- **INPUT DATA**:
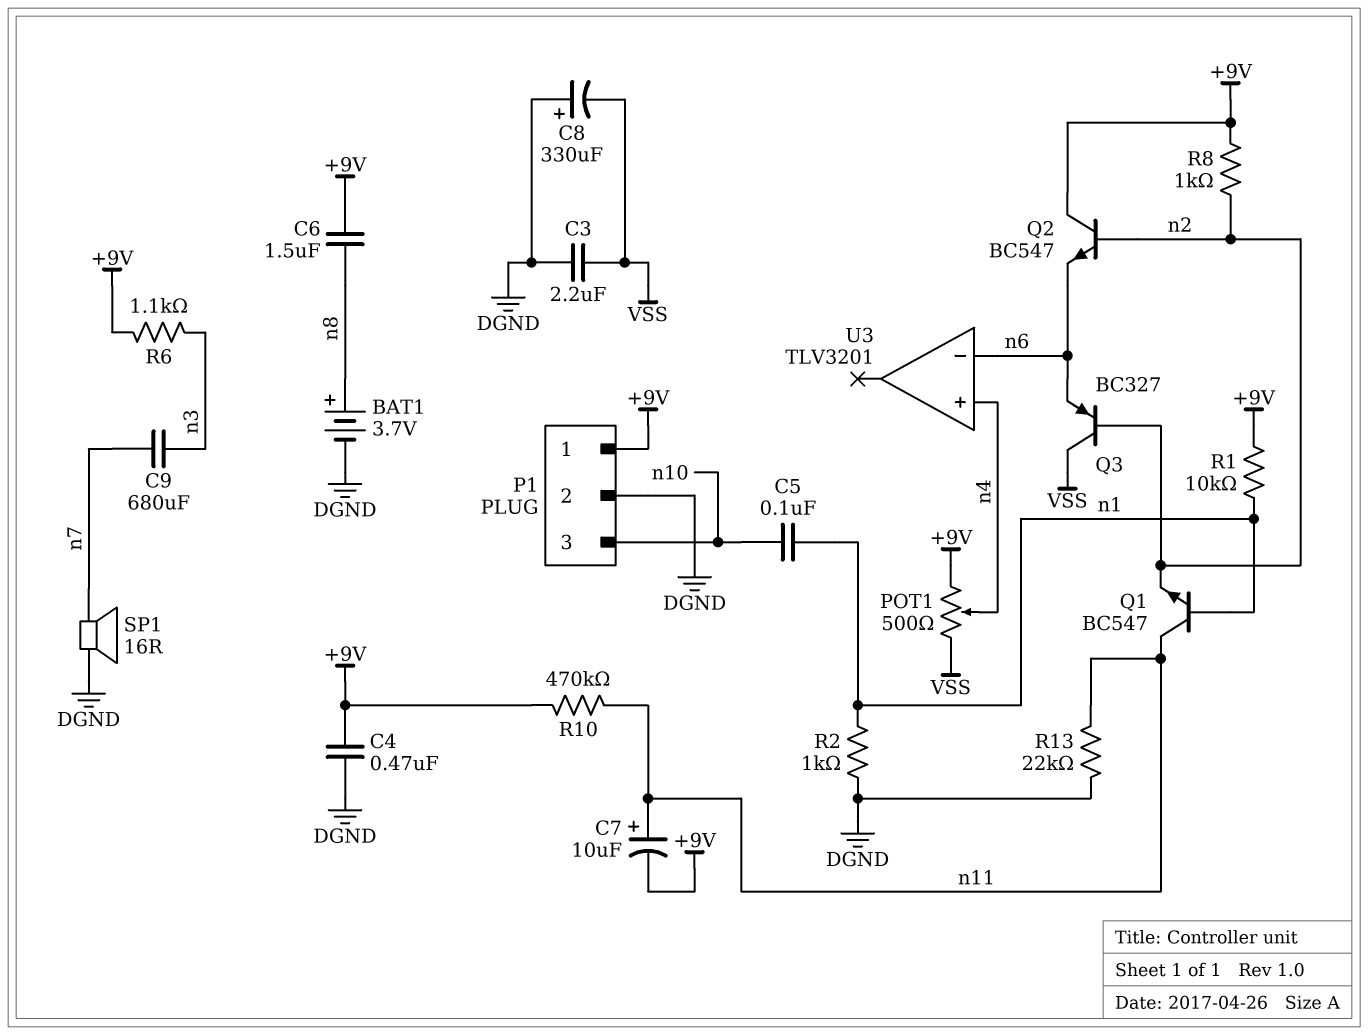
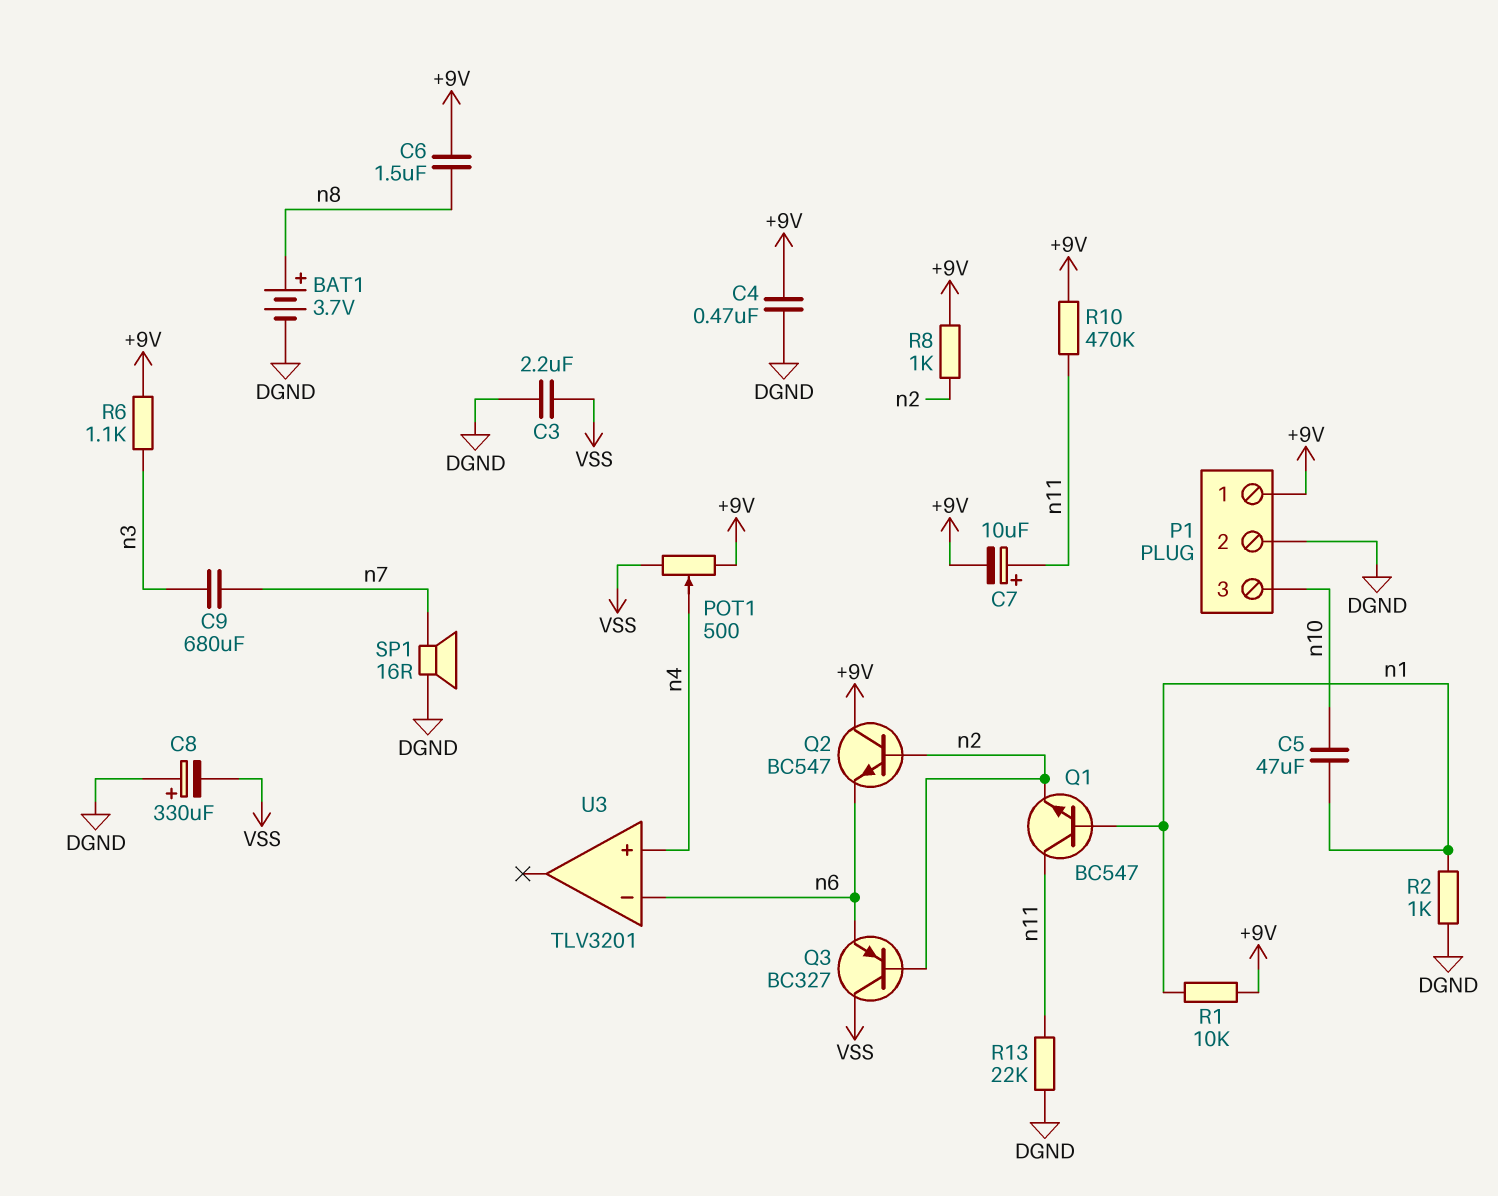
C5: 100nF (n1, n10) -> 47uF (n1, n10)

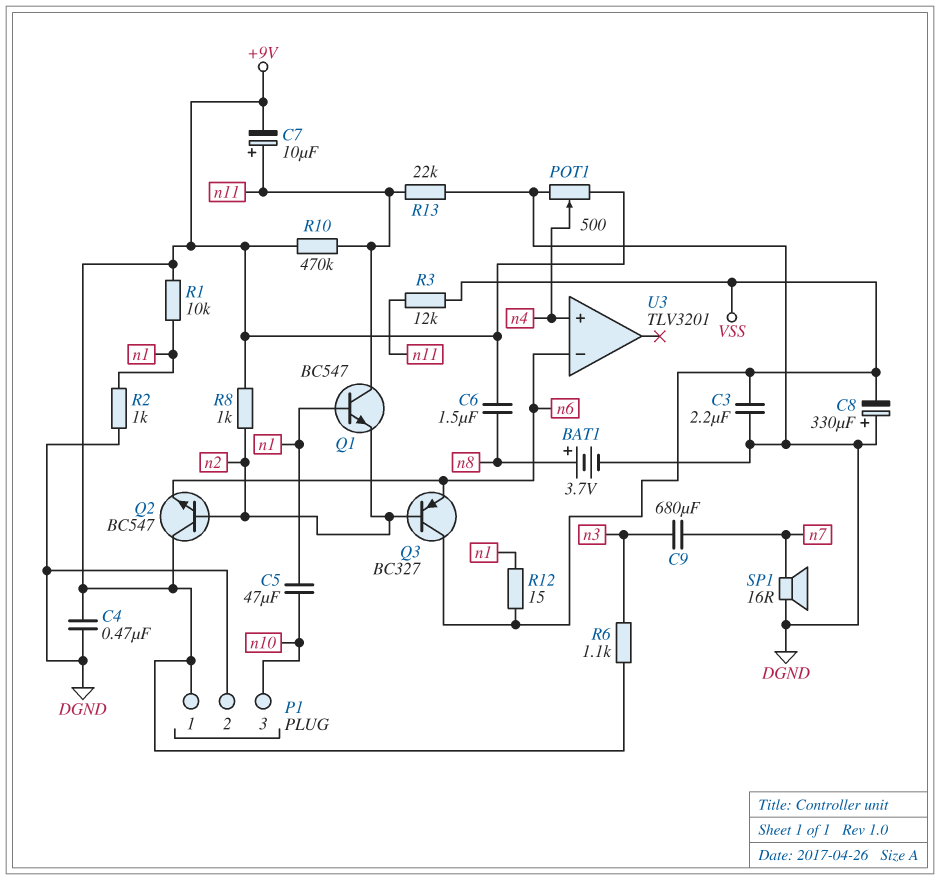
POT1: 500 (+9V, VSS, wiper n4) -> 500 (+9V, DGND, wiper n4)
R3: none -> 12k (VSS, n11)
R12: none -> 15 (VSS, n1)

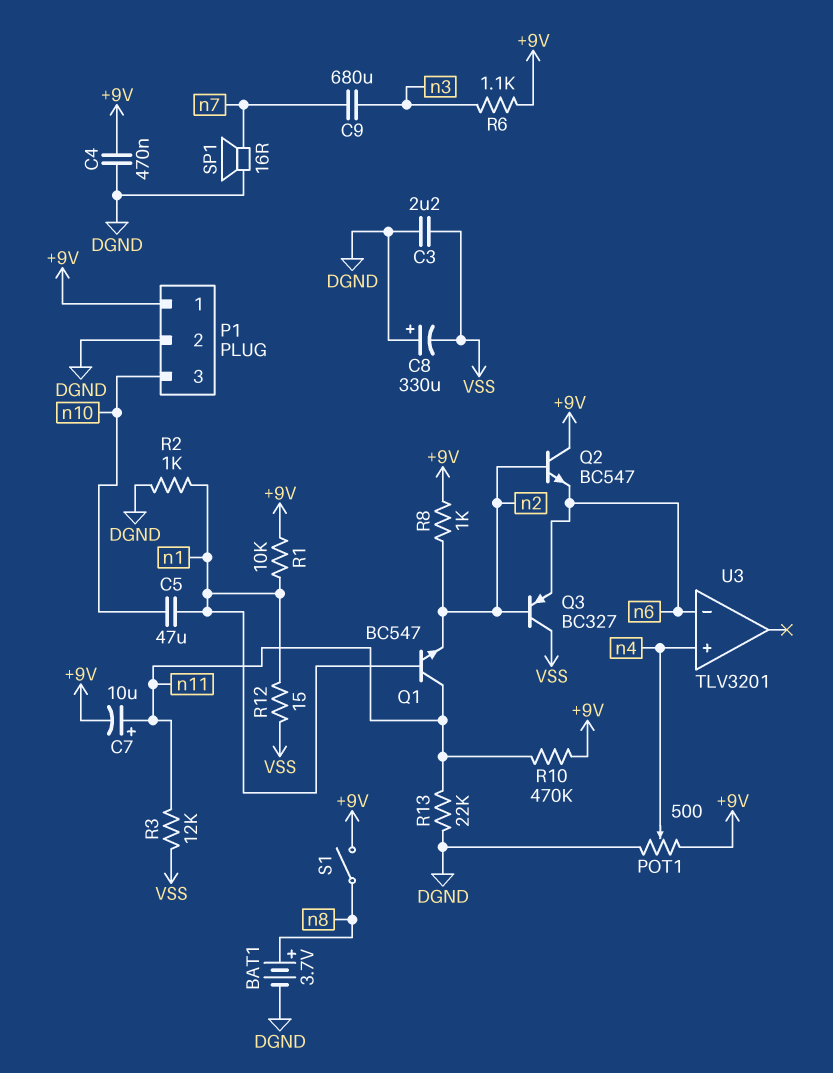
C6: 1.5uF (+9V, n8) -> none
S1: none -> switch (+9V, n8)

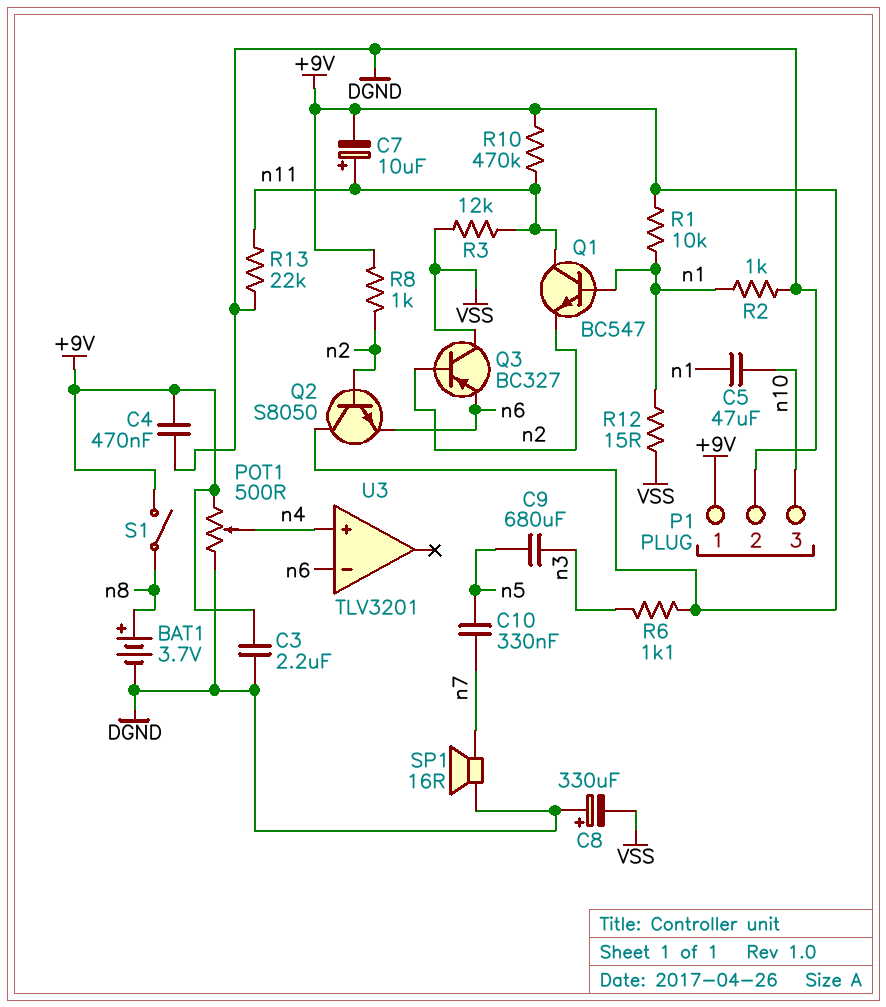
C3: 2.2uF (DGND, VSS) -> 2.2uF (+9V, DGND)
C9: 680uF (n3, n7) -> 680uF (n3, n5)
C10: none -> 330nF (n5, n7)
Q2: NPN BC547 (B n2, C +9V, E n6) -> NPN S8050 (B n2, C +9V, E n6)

- **PROBLEM STATEMENT**:
Write the entries above out again exactly, omitting each image.

- **ANSWER TO THIS EXERCISE**:
C5: 100nF (n1, n10) -> 47uF (n1, n10)

POT1: 500 (+9V, VSS, wiper n4) -> 500 (+9V, DGND, wiper n4)
R3: none -> 12k (VSS, n11)
R12: none -> 15 (VSS, n1)

C6: 1.5uF (+9V, n8) -> none
S1: none -> switch (+9V, n8)

C3: 2.2uF (DGND, VSS) -> 2.2uF (+9V, DGND)
C9: 680uF (n3, n7) -> 680uF (n3, n5)
C10: none -> 330nF (n5, n7)
Q2: NPN BC547 (B n2, C +9V, E n6) -> NPN S8050 (B n2, C +9V, E n6)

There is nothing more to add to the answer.